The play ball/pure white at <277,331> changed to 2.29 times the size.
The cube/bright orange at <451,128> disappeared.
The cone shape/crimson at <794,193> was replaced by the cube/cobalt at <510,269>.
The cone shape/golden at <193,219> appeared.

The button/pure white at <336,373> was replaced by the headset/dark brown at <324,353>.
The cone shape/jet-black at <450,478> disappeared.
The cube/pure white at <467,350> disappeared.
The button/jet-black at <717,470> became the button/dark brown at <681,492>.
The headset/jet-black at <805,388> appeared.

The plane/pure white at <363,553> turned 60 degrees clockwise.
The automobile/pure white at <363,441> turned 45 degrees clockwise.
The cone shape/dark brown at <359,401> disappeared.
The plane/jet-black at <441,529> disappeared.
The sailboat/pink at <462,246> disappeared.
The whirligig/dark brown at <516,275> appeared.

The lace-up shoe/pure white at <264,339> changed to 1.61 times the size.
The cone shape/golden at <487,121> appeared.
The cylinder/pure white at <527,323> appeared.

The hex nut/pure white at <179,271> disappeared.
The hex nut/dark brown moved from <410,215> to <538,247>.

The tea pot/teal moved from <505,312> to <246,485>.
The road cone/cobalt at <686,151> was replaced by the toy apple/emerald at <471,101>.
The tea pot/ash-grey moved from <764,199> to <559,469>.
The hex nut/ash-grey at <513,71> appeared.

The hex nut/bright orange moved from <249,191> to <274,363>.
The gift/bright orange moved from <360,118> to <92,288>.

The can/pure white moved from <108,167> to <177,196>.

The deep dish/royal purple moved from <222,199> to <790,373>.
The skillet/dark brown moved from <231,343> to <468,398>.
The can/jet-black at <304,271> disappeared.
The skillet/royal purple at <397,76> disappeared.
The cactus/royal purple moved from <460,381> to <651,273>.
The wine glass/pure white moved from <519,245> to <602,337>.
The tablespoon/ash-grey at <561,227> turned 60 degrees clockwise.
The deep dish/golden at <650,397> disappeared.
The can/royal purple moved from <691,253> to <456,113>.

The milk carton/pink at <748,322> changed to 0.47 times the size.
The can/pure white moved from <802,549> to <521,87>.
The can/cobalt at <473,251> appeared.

■ DESCRIPTION OF THE TASK:
Reproduce only this range: the first line of the data above through the line with "The cone shape/crimson", both included, exactly as written.

■ OUTPUT BELOW:
The play ball/pure white at <277,331> changed to 2.29 times the size.
The cube/bright orange at <451,128> disappeared.
The cone shape/crimson at <794,193> was replaced by the cube/cobalt at <510,269>.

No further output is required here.